__What the task asks__. Your answer must match the entries below word for word.

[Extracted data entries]

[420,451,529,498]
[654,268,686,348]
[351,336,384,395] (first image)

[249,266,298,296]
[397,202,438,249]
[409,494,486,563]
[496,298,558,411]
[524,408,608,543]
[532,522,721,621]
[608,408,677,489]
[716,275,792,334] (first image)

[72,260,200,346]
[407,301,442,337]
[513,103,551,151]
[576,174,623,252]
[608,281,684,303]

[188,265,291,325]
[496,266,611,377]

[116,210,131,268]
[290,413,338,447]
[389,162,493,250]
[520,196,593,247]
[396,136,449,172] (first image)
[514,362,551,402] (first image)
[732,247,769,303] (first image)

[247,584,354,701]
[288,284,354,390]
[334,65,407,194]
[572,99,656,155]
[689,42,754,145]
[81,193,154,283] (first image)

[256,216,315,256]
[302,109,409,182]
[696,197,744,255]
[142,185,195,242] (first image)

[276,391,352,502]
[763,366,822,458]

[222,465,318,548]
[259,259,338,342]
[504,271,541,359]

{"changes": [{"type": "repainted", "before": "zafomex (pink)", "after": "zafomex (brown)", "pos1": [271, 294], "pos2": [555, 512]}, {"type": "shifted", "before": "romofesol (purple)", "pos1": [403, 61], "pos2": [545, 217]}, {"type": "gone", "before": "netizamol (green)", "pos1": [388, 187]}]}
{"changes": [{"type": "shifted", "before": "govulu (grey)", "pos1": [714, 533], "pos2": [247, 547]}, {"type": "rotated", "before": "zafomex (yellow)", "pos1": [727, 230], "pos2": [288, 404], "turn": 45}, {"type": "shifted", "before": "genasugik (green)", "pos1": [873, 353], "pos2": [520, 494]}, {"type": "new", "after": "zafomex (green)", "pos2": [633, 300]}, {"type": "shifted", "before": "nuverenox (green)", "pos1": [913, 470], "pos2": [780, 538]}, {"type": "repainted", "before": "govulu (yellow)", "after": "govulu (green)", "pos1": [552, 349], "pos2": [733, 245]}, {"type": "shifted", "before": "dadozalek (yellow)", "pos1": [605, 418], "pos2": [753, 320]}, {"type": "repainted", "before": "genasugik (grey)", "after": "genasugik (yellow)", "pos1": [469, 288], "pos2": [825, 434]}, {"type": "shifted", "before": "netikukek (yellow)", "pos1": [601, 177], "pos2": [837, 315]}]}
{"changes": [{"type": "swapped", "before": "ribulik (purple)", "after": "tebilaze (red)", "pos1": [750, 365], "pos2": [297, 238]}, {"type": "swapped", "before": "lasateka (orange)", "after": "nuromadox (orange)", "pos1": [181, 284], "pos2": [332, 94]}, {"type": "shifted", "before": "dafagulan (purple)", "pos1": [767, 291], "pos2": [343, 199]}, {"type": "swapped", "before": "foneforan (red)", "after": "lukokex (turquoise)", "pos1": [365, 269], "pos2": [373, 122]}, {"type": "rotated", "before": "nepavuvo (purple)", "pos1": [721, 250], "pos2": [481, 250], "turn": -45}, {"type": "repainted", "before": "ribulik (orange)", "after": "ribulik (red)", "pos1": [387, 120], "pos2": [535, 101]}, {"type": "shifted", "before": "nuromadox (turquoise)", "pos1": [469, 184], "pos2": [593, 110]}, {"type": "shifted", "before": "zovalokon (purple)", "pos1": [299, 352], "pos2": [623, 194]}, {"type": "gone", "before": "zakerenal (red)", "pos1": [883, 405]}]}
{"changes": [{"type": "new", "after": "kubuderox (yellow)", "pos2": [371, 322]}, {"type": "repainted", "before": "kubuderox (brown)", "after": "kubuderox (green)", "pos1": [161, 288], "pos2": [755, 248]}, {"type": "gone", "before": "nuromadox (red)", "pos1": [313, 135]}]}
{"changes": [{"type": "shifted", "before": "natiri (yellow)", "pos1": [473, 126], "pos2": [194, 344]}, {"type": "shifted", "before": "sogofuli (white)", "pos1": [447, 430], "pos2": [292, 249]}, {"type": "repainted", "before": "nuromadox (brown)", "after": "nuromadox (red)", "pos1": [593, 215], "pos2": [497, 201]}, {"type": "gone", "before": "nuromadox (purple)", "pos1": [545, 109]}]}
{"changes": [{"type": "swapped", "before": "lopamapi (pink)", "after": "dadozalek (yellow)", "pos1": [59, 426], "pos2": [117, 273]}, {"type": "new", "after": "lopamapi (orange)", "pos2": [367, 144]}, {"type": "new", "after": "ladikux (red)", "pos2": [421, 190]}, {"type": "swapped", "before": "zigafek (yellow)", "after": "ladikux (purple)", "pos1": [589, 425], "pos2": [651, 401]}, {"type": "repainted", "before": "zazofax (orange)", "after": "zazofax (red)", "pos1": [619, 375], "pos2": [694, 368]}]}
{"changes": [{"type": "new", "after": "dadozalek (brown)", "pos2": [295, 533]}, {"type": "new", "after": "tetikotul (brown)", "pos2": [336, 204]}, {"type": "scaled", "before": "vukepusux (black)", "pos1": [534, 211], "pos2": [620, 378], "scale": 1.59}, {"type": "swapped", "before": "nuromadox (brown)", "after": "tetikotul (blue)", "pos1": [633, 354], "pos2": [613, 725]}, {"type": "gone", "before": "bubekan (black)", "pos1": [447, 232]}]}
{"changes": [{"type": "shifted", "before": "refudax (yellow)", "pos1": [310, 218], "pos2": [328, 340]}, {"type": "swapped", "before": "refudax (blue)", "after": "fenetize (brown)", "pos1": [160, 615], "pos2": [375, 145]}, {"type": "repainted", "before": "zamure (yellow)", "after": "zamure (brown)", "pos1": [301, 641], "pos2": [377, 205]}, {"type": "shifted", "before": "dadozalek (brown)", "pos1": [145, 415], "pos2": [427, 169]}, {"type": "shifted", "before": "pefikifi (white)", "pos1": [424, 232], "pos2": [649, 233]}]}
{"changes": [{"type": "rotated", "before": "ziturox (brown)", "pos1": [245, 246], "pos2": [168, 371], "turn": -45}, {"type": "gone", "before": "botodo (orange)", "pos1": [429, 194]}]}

__Exercise output__.
[420,451,529,498]
[654,268,686,348]
[351,336,384,395] (first image)

[249,266,298,296]
[397,202,438,249]
[409,494,486,563]
[496,298,558,411]
[524,408,608,543]
[532,522,721,621]
[608,408,677,489]
[716,275,792,334] (first image)

[72,260,200,346]
[407,301,442,337]
[513,103,551,151]
[576,174,623,252]
[608,281,684,303]

[188,265,291,325]
[496,266,611,377]

[116,210,131,268]
[290,413,338,447]
[389,162,493,250]
[520,196,593,247]
[396,136,449,172] (first image)
[514,362,551,402] (first image)
[732,247,769,303] (first image)

[247,584,354,701]
[288,284,354,390]
[334,65,407,194]
[572,99,656,155]
[689,42,754,145]
[81,193,154,283] (first image)

[256,216,315,256]
[302,109,409,182]
[696,197,744,255]
[142,185,195,242] (first image)

[276,391,352,502]
[763,366,822,458]

[222,465,318,548]
[259,259,338,342]
[504,271,541,359]

{"changes": [{"type": "repainted", "before": "zafomex (pink)", "after": "zafomex (brown)", "pos1": [271, 294], "pos2": [555, 512]}, {"type": "shifted", "before": "romofesol (purple)", "pos1": [403, 61], "pos2": [545, 217]}, {"type": "gone", "before": "netizamol (green)", "pos1": [388, 187]}]}
{"changes": [{"type": "shifted", "before": "govulu (grey)", "pos1": [714, 533], "pos2": [247, 547]}, {"type": "rotated", "before": "zafomex (yellow)", "pos1": [727, 230], "pos2": [288, 404], "turn": 45}, {"type": "shifted", "before": "genasugik (green)", "pos1": [873, 353], "pos2": [520, 494]}, {"type": "new", "after": "zafomex (green)", "pos2": [633, 300]}, {"type": "shifted", "before": "nuverenox (green)", "pos1": [913, 470], "pos2": [780, 538]}, {"type": "repainted", "before": "govulu (yellow)", "after": "govulu (green)", "pos1": [552, 349], "pos2": [733, 245]}, {"type": "shifted", "before": "dadozalek (yellow)", "pos1": [605, 418], "pos2": [753, 320]}, {"type": "repainted", "before": "genasugik (grey)", "after": "genasugik (yellow)", "pos1": [469, 288], "pos2": [825, 434]}, {"type": "shifted", "before": "netikukek (yellow)", "pos1": [601, 177], "pos2": [837, 315]}]}
{"changes": [{"type": "swapped", "before": "ribulik (purple)", "after": "tebilaze (red)", "pos1": [750, 365], "pos2": [297, 238]}, {"type": "swapped", "before": "lasateka (orange)", "after": "nuromadox (orange)", "pos1": [181, 284], "pos2": [332, 94]}, {"type": "shifted", "before": "dafagulan (purple)", "pos1": [767, 291], "pos2": [343, 199]}, {"type": "swapped", "before": "foneforan (red)", "after": "lukokex (turquoise)", "pos1": [365, 269], "pos2": [373, 122]}, {"type": "rotated", "before": "nepavuvo (purple)", "pos1": [721, 250], "pos2": [481, 250], "turn": -45}, {"type": "repainted", "before": "ribulik (orange)", "after": "ribulik (red)", "pos1": [387, 120], "pos2": [535, 101]}, {"type": "shifted", "before": "nuromadox (turquoise)", "pos1": [469, 184], "pos2": [593, 110]}, {"type": "shifted", "before": "zovalokon (purple)", "pos1": [299, 352], "pos2": [623, 194]}, {"type": "gone", "before": "zakerenal (red)", "pos1": [883, 405]}]}
{"changes": [{"type": "new", "after": "kubuderox (yellow)", "pos2": [371, 322]}, {"type": "repainted", "before": "kubuderox (brown)", "after": "kubuderox (green)", "pos1": [161, 288], "pos2": [755, 248]}, {"type": "gone", "before": "nuromadox (red)", "pos1": [313, 135]}]}
{"changes": [{"type": "shifted", "before": "natiri (yellow)", "pos1": [473, 126], "pos2": [194, 344]}, {"type": "shifted", "before": "sogofuli (white)", "pos1": [447, 430], "pos2": [292, 249]}, {"type": "repainted", "before": "nuromadox (brown)", "after": "nuromadox (red)", "pos1": [593, 215], "pos2": [497, 201]}, {"type": "gone", "before": "nuromadox (purple)", "pos1": [545, 109]}]}
{"changes": [{"type": "swapped", "before": "lopamapi (pink)", "after": "dadozalek (yellow)", "pos1": [59, 426], "pos2": [117, 273]}, {"type": "new", "after": "lopamapi (orange)", "pos2": [367, 144]}, {"type": "new", "after": "ladikux (red)", "pos2": [421, 190]}, {"type": "swapped", "before": "zigafek (yellow)", "after": "ladikux (purple)", "pos1": [589, 425], "pos2": [651, 401]}, {"type": "repainted", "before": "zazofax (orange)", "after": "zazofax (red)", "pos1": [619, 375], "pos2": [694, 368]}]}
{"changes": [{"type": "new", "after": "dadozalek (brown)", "pos2": [295, 533]}, {"type": "new", "after": "tetikotul (brown)", "pos2": [336, 204]}, {"type": "scaled", "before": "vukepusux (black)", "pos1": [534, 211], "pos2": [620, 378], "scale": 1.59}, {"type": "swapped", "before": "nuromadox (brown)", "after": "tetikotul (blue)", "pos1": [633, 354], "pos2": [613, 725]}, {"type": "gone", "before": "bubekan (black)", "pos1": [447, 232]}]}
{"changes": [{"type": "shifted", "before": "refudax (yellow)", "pos1": [310, 218], "pos2": [328, 340]}, {"type": "swapped", "before": "refudax (blue)", "after": "fenetize (brown)", "pos1": [160, 615], "pos2": [375, 145]}, {"type": "repainted", "before": "zamure (yellow)", "after": "zamure (brown)", "pos1": [301, 641], "pos2": [377, 205]}, {"type": "shifted", "before": "dadozalek (brown)", "pos1": [145, 415], "pos2": [427, 169]}, {"type": "shifted", "before": "pefikifi (white)", "pos1": [424, 232], "pos2": [649, 233]}]}
{"changes": [{"type": "rotated", "before": "ziturox (brown)", "pos1": [245, 246], "pos2": [168, 371], "turn": -45}, {"type": "gone", "before": "botodo (orange)", "pos1": [429, 194]}]}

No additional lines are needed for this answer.